Extracted records

⟨

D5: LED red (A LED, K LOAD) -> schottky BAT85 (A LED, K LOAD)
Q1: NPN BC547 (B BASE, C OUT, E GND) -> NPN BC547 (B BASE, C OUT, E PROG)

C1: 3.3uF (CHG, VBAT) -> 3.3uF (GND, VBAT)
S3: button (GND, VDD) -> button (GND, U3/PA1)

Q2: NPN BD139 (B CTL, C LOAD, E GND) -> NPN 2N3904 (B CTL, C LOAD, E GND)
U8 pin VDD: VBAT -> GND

⟩
⟨

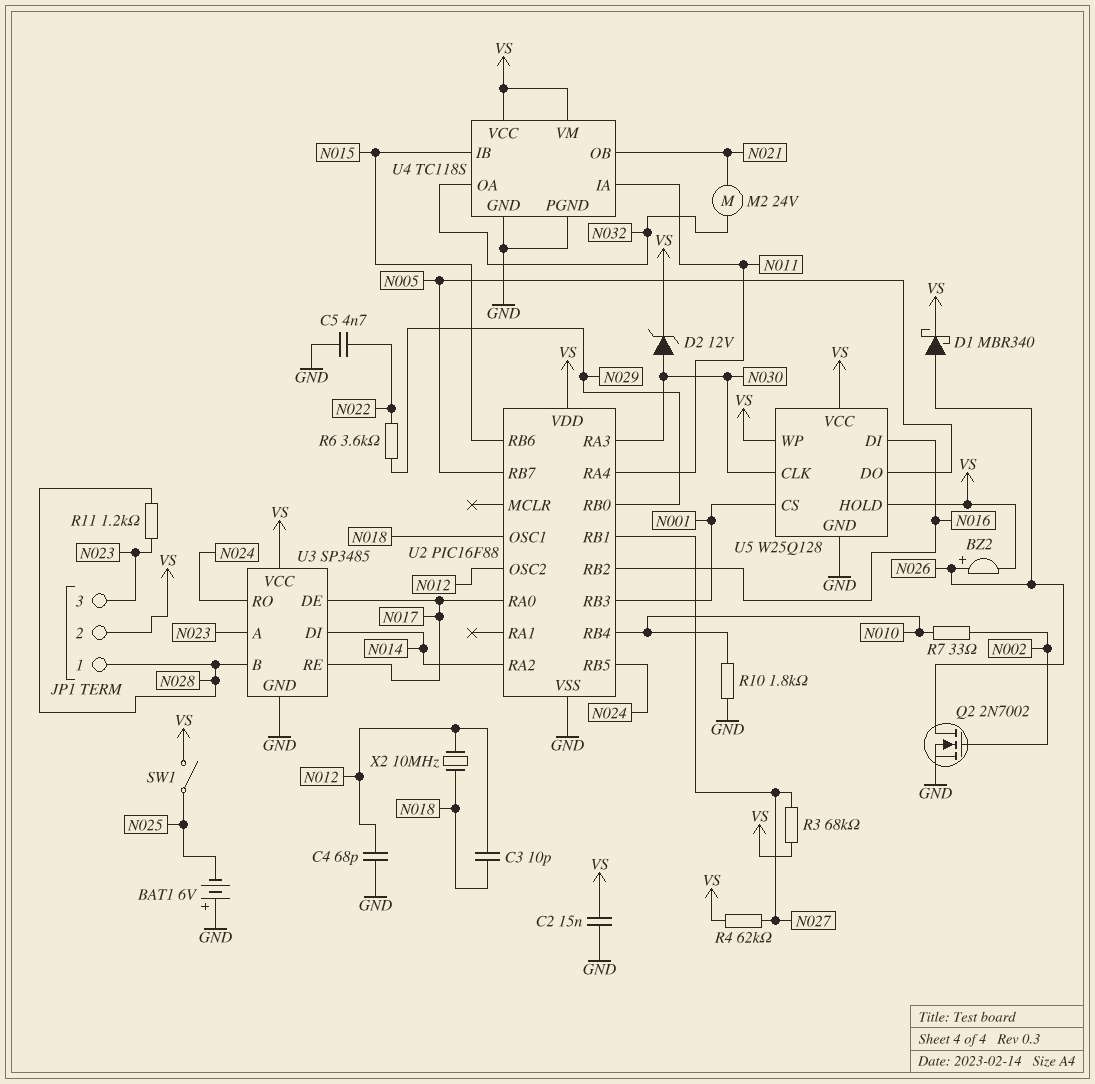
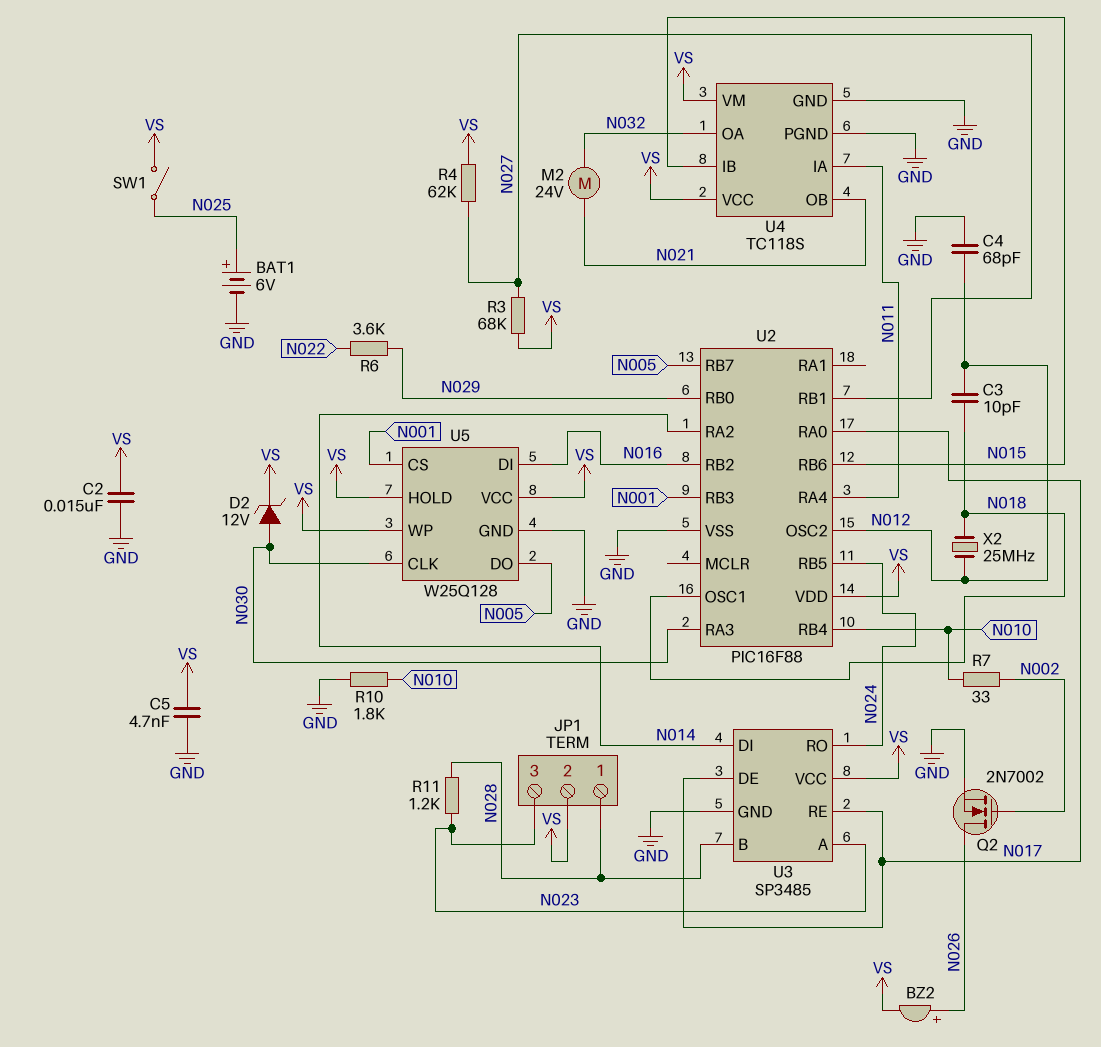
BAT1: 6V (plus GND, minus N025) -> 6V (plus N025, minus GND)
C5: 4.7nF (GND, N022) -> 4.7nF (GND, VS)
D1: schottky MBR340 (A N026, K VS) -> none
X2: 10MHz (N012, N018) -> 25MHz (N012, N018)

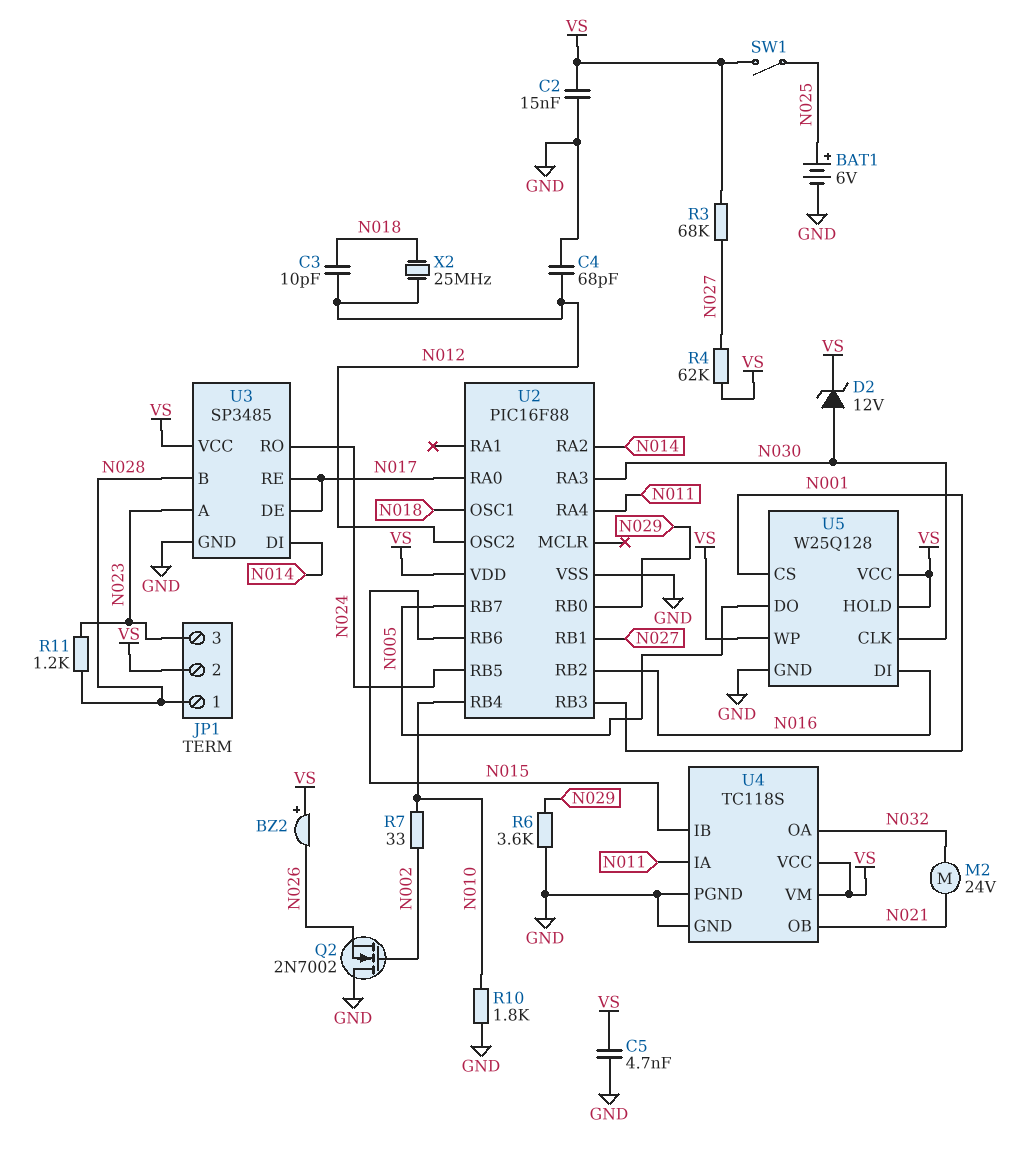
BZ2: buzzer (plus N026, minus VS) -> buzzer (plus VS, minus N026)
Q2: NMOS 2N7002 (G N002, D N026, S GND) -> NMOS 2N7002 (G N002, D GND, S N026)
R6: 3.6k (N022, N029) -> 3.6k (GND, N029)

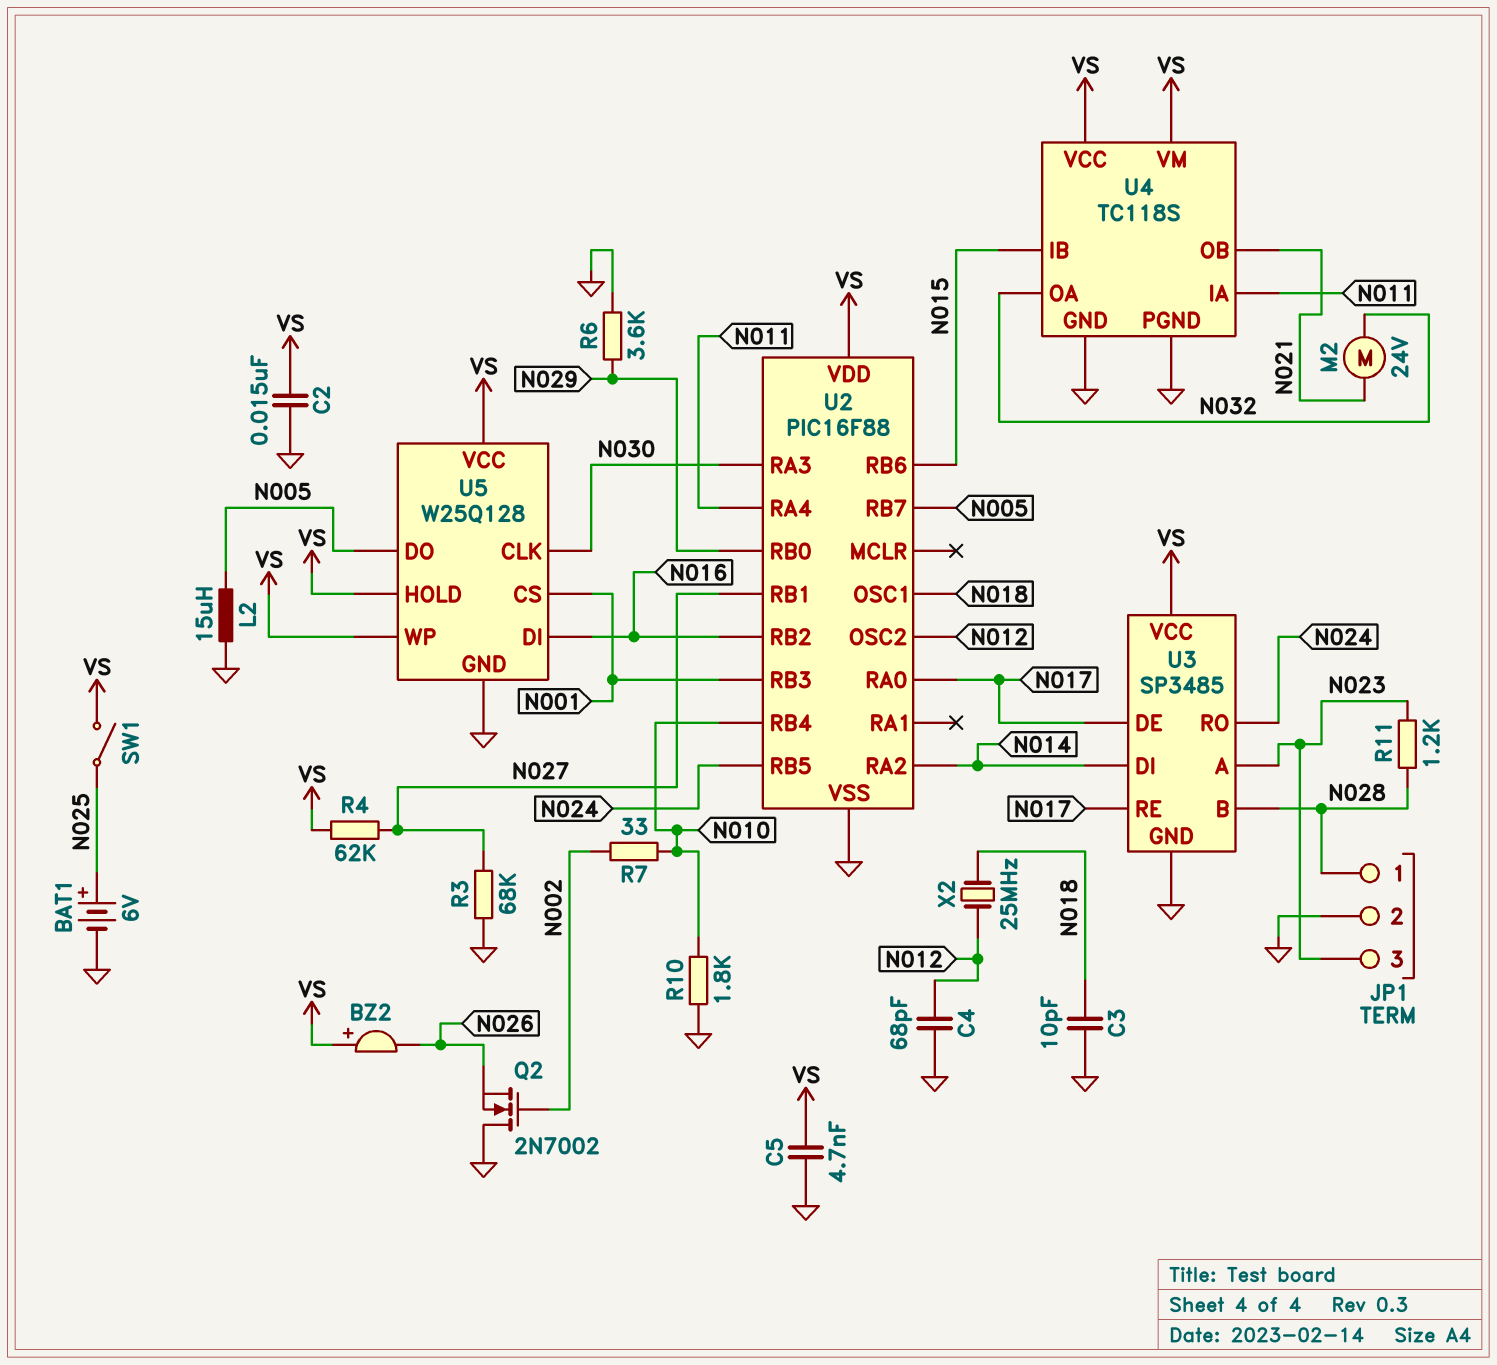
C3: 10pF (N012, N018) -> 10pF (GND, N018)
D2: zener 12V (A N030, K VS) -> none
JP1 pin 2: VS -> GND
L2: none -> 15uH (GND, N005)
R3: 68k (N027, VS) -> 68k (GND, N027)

⟩
⟨

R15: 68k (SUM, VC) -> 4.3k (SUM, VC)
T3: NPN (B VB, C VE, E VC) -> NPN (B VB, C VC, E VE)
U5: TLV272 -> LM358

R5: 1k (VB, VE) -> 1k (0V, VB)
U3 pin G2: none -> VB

⟩

▶ [WHAT IS REQUIRED] From the records above, reproduce exactly the lines from the one with "R15: 68k (SUM, VC) -> 4.3k (SUM, VC)" to the one with "U3 pin G2: none -> VB", both included, and no others.

▶ [SOLUTION]
R15: 68k (SUM, VC) -> 4.3k (SUM, VC)
T3: NPN (B VB, C VE, E VC) -> NPN (B VB, C VC, E VE)
U5: TLV272 -> LM358

R5: 1k (VB, VE) -> 1k (0V, VB)
U3 pin G2: none -> VB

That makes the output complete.